▸ EXERCISE OBJECTIVE:
This exercise calls for the line with "Someone put down the claw hammer/emerald", the line with "Someone put down the claw hammer/black", and all lines between them in the material below, output exactly and with no other lines.

★ ★ ★ ★

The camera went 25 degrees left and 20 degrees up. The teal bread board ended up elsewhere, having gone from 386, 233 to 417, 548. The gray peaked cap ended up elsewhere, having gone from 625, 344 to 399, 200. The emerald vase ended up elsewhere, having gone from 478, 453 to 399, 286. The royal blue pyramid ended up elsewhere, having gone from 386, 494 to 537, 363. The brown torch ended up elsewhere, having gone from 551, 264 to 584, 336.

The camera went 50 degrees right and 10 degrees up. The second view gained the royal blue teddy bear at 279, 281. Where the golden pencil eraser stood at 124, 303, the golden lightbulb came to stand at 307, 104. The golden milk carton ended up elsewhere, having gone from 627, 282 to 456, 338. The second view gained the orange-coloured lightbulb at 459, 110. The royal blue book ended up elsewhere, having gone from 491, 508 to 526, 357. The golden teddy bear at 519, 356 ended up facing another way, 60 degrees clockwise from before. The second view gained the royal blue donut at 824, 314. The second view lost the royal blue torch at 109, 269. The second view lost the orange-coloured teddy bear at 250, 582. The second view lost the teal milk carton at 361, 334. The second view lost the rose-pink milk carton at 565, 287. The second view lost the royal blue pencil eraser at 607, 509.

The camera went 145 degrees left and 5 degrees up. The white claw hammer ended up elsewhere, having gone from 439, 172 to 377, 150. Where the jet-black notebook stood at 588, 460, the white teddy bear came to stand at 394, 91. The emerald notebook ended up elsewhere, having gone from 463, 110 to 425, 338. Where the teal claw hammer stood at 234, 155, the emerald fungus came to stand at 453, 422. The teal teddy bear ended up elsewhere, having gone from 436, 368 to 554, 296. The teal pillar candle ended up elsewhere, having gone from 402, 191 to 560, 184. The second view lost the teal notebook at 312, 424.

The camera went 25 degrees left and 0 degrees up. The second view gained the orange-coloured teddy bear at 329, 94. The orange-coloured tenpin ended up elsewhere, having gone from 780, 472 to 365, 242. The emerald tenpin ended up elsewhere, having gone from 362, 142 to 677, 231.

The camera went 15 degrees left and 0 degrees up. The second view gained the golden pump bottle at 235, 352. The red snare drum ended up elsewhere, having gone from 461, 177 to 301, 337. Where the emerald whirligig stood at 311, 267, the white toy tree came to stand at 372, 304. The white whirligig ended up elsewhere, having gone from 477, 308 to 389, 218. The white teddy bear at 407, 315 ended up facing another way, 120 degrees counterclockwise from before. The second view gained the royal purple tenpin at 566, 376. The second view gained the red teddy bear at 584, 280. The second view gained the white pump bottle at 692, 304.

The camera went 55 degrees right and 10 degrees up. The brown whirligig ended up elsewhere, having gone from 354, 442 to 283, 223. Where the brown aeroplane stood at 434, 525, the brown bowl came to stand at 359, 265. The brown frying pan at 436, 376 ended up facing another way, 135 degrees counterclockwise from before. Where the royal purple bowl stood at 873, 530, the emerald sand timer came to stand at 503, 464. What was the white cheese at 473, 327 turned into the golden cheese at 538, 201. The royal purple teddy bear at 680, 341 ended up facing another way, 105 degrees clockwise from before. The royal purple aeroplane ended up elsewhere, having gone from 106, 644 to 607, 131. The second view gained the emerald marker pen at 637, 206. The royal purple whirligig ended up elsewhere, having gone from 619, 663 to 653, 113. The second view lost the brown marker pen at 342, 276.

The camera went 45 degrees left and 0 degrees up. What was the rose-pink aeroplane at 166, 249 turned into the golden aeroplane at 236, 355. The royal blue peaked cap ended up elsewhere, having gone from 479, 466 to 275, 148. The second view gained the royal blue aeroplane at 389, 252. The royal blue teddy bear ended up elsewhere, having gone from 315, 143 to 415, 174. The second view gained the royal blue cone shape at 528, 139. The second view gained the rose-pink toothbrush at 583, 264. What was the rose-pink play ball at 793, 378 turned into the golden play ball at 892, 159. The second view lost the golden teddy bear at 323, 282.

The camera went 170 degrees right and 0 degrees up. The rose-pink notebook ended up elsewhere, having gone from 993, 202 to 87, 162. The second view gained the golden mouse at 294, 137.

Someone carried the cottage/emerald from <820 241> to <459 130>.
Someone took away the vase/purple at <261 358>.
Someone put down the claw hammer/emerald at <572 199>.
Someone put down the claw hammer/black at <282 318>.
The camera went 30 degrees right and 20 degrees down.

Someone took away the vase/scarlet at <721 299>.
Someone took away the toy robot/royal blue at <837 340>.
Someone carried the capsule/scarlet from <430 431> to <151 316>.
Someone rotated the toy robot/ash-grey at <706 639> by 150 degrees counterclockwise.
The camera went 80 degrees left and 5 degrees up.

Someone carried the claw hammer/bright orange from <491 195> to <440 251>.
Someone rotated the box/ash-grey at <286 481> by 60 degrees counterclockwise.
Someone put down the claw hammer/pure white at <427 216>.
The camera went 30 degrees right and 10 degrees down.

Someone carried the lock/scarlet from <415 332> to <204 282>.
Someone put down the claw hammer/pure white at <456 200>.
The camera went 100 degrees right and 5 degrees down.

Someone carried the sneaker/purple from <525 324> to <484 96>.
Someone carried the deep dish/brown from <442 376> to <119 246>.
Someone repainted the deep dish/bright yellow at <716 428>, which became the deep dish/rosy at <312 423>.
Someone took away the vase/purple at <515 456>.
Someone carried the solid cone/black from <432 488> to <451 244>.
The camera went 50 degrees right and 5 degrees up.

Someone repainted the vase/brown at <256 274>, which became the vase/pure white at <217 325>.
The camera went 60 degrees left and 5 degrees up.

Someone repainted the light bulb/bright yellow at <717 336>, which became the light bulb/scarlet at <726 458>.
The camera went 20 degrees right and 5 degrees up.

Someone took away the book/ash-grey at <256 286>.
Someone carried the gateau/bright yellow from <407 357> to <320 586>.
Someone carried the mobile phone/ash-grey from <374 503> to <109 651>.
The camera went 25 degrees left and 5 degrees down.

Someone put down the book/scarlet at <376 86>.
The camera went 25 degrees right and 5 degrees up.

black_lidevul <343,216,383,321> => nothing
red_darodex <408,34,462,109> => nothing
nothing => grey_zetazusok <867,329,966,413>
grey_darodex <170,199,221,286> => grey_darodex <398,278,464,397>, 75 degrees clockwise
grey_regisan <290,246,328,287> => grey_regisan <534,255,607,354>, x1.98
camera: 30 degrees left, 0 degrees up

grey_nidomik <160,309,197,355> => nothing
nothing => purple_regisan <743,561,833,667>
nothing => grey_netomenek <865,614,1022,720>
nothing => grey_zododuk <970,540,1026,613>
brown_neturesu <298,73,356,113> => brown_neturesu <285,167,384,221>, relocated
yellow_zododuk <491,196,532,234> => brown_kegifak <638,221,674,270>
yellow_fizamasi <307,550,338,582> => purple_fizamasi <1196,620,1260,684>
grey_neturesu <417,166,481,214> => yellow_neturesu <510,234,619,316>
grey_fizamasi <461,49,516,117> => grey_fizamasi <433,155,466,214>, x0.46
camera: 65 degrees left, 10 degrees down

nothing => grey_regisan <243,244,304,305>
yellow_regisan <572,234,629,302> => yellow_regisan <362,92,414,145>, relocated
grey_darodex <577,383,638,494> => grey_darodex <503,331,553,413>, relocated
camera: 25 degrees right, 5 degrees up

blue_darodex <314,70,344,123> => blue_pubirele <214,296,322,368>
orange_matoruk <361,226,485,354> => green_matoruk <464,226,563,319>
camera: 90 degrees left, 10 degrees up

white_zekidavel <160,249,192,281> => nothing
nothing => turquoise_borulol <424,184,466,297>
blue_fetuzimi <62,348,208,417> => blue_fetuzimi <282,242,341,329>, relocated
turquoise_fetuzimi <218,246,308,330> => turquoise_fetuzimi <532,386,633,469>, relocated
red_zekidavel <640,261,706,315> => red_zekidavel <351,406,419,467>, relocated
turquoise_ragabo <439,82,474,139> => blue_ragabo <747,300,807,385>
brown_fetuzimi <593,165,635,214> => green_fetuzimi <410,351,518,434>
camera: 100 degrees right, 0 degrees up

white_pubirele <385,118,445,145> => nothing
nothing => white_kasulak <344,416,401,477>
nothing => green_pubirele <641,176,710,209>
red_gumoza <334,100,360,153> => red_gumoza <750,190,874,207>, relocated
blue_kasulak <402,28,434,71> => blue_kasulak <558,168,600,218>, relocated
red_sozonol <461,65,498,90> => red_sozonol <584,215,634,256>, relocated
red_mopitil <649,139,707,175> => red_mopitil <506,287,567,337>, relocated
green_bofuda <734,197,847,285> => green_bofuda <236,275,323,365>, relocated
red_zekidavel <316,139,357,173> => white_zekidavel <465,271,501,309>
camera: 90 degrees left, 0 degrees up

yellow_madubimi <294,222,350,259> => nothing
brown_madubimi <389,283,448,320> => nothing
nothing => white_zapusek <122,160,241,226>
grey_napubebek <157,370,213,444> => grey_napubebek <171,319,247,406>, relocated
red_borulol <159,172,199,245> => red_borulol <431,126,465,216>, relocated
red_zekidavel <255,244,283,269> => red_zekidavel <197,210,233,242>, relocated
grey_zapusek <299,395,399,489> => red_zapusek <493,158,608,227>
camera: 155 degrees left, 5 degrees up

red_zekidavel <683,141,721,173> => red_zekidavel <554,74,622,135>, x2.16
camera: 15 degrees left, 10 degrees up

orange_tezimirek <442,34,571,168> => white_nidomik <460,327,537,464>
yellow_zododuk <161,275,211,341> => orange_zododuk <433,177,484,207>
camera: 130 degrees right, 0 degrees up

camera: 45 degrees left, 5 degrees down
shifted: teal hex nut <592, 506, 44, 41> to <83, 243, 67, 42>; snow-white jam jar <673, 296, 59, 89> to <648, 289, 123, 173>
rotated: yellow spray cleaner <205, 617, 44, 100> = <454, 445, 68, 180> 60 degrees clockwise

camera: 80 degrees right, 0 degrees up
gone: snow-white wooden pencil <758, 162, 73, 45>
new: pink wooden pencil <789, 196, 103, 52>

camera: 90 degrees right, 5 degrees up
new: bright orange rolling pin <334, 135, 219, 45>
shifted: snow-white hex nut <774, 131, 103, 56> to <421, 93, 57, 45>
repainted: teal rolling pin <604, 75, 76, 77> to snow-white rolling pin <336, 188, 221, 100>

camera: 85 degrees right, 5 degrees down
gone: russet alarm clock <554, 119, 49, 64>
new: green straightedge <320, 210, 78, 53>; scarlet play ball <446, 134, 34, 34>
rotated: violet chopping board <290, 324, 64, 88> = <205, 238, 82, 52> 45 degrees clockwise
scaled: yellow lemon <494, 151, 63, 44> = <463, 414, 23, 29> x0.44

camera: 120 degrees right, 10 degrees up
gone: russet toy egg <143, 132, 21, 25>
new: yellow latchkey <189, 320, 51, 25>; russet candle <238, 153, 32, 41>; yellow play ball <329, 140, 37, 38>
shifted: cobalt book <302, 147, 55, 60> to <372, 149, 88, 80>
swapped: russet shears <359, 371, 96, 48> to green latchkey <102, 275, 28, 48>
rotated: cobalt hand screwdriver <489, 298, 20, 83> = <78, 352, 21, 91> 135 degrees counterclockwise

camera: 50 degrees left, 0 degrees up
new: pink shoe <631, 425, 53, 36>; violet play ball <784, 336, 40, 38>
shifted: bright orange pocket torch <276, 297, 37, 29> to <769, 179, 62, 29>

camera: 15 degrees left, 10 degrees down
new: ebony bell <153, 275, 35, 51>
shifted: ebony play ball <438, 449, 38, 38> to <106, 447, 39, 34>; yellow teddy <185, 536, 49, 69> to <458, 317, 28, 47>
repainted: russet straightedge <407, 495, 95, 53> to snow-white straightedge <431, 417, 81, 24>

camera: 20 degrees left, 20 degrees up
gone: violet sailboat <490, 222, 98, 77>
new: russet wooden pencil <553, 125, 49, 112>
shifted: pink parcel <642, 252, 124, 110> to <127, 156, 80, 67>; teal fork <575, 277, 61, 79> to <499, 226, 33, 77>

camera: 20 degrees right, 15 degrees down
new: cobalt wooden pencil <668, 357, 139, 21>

★ ★ ★ ★

▸ RESPONSE TO THIS EXERCISE:
Someone put down the claw hammer/emerald at <572 199>.
Someone put down the claw hammer/black at <282 318>.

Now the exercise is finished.